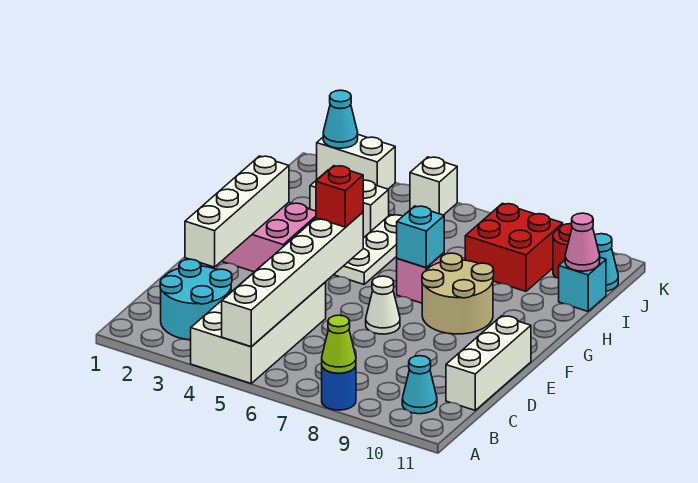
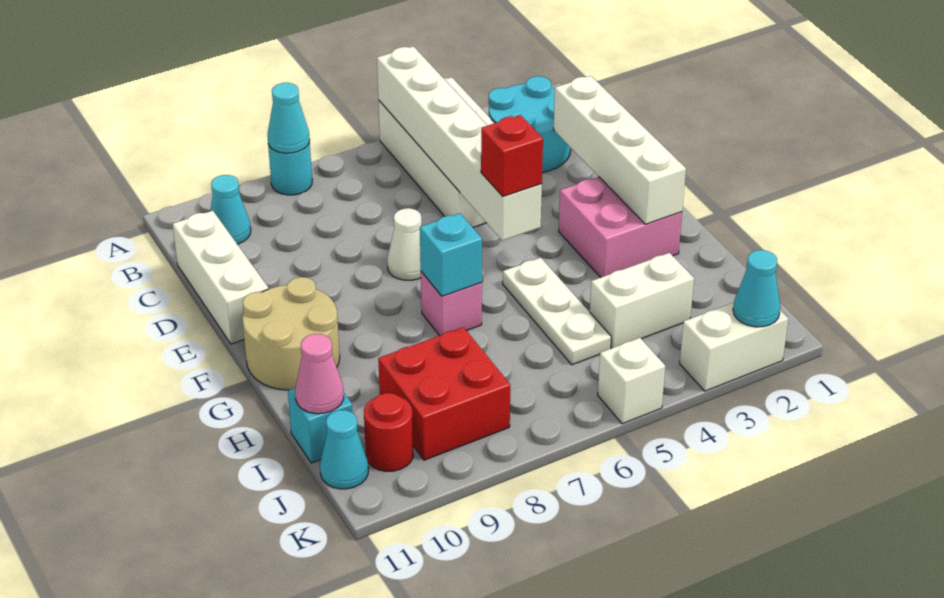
blue round brick A8 level 1 -> cyan round brick A8 level 1
lime cone A8 level 2 -> cyan cone A8 level 2
tan round brick F8:G9 level 1 -> tan round brick F10:G11 level 1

:::::

- _EXERCISE INSTRUCTIONS_: Transcribe all data precisely. Pictures are not copied.

- _RESULT FOR THIS TASK_:
blue round brick A8 level 1 -> cyan round brick A8 level 1
lime cone A8 level 2 -> cyan cone A8 level 2
tan round brick F8:G9 level 1 -> tan round brick F10:G11 level 1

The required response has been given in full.